MATERIAL PROVIDED:
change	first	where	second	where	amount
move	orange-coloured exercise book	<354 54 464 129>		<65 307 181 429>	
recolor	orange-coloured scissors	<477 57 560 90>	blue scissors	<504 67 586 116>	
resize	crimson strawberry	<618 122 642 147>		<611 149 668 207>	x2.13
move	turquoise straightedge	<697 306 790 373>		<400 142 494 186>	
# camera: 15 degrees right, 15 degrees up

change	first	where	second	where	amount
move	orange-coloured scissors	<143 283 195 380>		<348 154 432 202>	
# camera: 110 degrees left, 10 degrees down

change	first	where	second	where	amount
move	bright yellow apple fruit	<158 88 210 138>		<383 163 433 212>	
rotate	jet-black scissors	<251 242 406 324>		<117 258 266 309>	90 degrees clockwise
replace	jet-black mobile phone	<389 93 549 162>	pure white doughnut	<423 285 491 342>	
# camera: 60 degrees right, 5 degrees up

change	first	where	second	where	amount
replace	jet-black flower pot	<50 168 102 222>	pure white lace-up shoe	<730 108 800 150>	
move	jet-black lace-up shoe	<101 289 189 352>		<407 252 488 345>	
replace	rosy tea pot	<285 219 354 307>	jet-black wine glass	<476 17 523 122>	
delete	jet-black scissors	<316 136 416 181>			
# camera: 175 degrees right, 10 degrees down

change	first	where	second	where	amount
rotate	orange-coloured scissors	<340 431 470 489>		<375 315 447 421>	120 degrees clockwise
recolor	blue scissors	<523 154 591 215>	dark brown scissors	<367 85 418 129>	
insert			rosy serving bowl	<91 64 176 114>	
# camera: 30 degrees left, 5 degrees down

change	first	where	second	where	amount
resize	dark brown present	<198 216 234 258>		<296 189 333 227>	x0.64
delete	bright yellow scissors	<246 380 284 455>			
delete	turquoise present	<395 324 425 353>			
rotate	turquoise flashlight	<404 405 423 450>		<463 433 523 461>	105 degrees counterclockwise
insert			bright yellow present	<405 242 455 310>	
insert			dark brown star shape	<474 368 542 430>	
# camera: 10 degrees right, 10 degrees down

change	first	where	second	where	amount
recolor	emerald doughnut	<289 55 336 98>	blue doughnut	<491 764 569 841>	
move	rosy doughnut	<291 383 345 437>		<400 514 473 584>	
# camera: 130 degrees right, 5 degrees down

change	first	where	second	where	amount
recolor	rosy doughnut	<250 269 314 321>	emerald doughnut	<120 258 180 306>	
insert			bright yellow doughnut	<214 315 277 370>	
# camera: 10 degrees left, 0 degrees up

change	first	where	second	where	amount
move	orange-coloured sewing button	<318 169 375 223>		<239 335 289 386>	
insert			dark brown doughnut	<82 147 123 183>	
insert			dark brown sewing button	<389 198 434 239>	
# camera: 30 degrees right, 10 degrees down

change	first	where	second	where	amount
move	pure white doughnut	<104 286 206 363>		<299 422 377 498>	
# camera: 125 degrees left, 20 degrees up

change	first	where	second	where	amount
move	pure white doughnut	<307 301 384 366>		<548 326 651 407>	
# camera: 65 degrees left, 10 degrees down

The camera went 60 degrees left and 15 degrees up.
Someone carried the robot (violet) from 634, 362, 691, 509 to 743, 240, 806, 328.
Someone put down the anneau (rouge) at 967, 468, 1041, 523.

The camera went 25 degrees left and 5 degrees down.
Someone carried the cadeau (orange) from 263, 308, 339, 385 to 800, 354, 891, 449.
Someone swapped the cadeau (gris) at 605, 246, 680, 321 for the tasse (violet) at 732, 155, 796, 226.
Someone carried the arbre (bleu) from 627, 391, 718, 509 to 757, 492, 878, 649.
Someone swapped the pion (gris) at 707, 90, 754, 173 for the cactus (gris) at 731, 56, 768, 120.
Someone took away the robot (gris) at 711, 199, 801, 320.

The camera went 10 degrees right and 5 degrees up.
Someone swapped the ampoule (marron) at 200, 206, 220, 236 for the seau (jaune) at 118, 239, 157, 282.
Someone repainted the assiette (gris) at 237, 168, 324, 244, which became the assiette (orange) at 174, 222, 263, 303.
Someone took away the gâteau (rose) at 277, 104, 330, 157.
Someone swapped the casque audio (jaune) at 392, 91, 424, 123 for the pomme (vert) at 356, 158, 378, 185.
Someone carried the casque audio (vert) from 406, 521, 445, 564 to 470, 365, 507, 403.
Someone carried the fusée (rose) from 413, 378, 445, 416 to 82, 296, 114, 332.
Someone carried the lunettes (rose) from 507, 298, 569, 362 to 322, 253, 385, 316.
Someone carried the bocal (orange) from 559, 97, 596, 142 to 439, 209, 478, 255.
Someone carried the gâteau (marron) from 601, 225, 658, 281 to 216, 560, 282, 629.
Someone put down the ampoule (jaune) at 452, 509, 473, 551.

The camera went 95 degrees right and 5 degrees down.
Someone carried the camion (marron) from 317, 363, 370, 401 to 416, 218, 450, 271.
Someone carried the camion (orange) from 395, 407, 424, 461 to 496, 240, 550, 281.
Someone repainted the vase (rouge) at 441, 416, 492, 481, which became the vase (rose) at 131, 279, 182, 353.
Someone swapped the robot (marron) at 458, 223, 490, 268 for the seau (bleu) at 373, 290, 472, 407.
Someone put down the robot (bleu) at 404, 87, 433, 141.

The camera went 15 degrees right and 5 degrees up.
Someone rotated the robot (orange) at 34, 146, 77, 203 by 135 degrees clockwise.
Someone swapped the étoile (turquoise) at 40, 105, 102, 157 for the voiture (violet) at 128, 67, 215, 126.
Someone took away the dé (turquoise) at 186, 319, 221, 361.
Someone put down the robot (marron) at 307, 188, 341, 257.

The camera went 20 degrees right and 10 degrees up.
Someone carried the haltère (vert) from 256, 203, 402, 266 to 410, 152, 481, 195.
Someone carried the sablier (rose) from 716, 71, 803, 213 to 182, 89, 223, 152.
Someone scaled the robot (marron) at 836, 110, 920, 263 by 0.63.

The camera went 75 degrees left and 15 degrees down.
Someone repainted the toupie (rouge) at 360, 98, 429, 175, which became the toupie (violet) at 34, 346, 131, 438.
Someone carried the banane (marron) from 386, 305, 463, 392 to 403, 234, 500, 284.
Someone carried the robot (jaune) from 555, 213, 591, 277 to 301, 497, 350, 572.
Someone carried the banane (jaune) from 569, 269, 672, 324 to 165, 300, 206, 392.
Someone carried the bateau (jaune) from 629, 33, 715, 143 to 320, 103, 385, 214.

TRY IT: In the material above, find each line that has the string "sewing" and return it.

RESPONSE:
move	orange-coloured sewing button	<318 169 375 223>		<239 335 289 386>	
insert			dark brown sewing button	<389 198 434 239>	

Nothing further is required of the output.